_Task to complete:_
Would you repeat the entries below exactly and omit the pictures?

_Before-and-after scene images:_
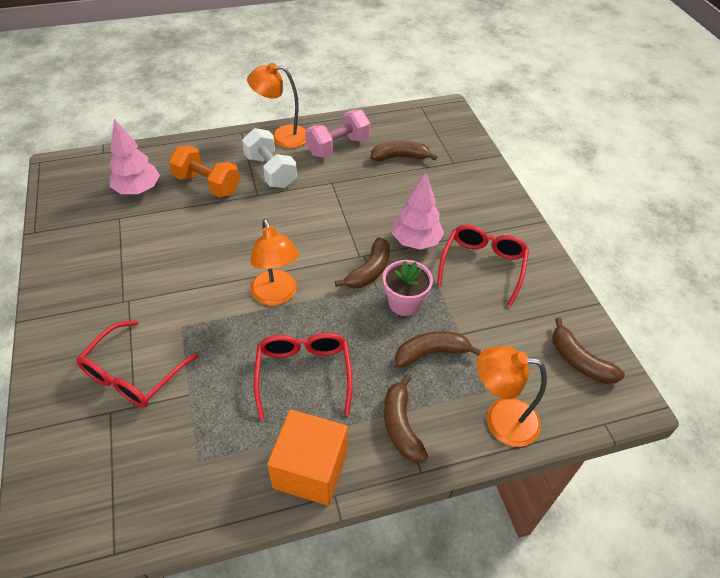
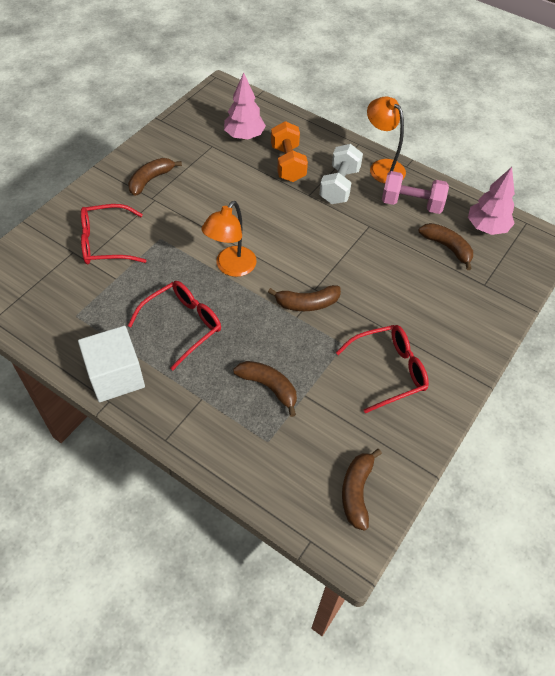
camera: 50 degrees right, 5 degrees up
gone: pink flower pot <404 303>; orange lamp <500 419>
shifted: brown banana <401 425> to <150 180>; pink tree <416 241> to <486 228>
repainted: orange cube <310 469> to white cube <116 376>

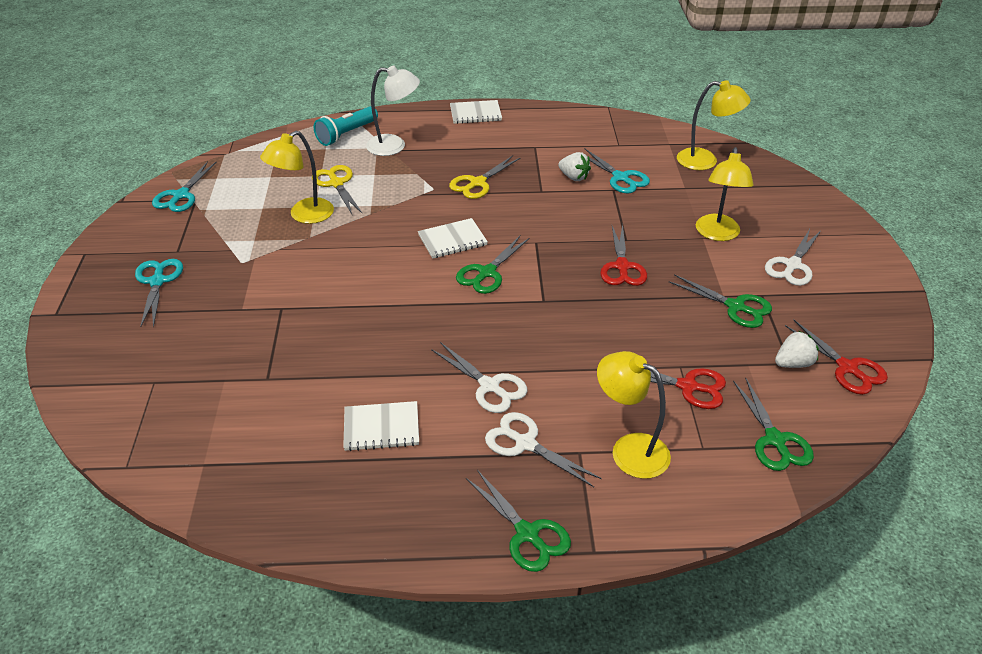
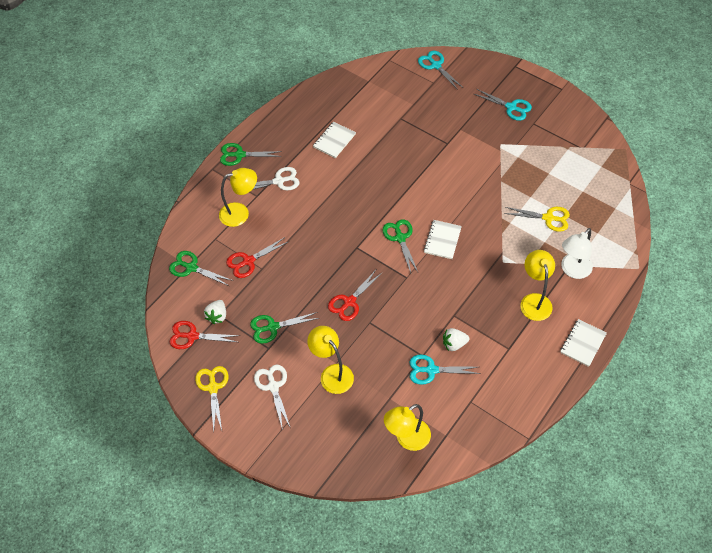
camera: 130 degrees right, 15 degrees up
gone: turquoise flashlight <346 134>; white scissors <489 386>
shifted: turquoise scissors <181 195> to <436 65>; yellow lamp <304 215> to <534 301>; yellow scissors <477 183> to <213 388>
rotated: red scissors <622 266> = <349 302> 90 degrees counterclockwise

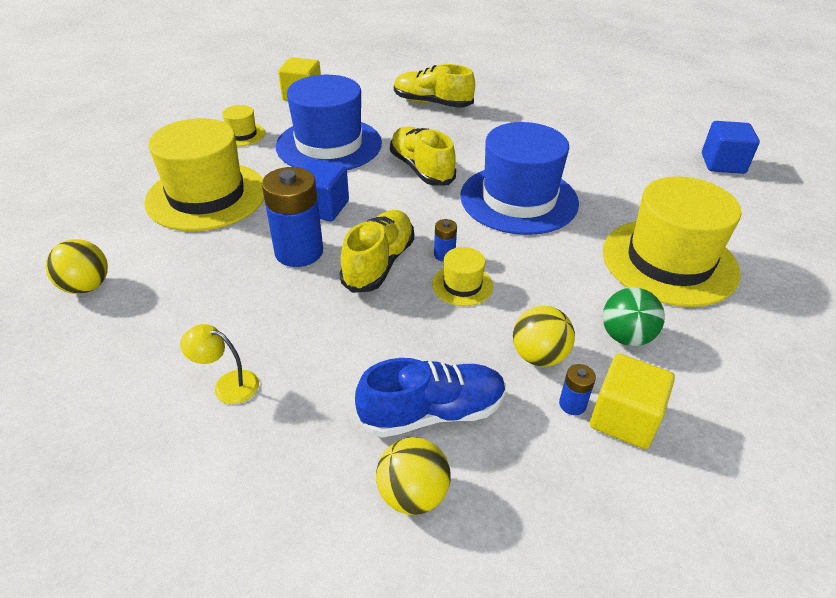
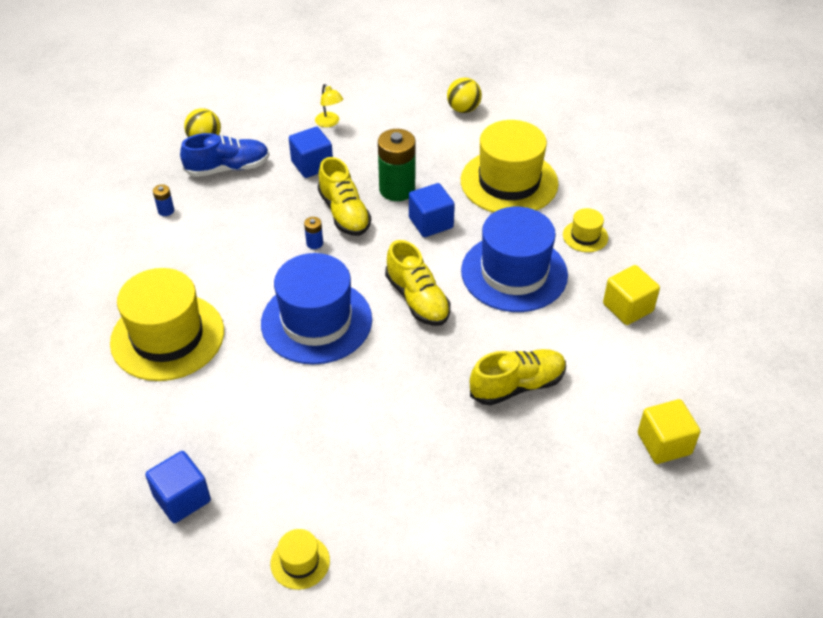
camera: 135 degrees right, 5 degrees up
gone: yellow ball <539 356>; green ball <626 337>
new: blue cube <312 165>
shifted: yellow hat <462 285> to <300 562>; yellow cube <624 418> to <664 443>
repainted: blue battery <299 252> to green battery <397 189>
rotated: yellow lamp <227 385> = <329 123> 90 degrees clockwise; blue shoe <432 413> = <228 168> 135 degrees counterclockwise; yellow shoe <421 169> = <417 299> 45 degrees clockwise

_Completed exercise:_
camera: 50 degrees right, 5 degrees up
gone: pink flower pot <404 303>; orange lamp <500 419>
shifted: brown banana <401 425> to <150 180>; pink tree <416 241> to <486 228>
repainted: orange cube <310 469> to white cube <116 376>

camera: 130 degrees right, 15 degrees up
gone: turquoise flashlight <346 134>; white scissors <489 386>
shifted: turquoise scissors <181 195> to <436 65>; yellow lamp <304 215> to <534 301>; yellow scissors <477 183> to <213 388>
rotated: red scissors <622 266> = <349 302> 90 degrees counterclockwise

camera: 135 degrees right, 5 degrees up
gone: yellow ball <539 356>; green ball <626 337>
new: blue cube <312 165>
shifted: yellow hat <462 285> to <300 562>; yellow cube <624 418> to <664 443>
repainted: blue battery <299 252> to green battery <397 189>
rotated: yellow lamp <227 385> = <329 123> 90 degrees clockwise; blue shoe <432 413> = <228 168> 135 degrees counterclockwise; yellow shoe <421 169> = <417 299> 45 degrees clockwise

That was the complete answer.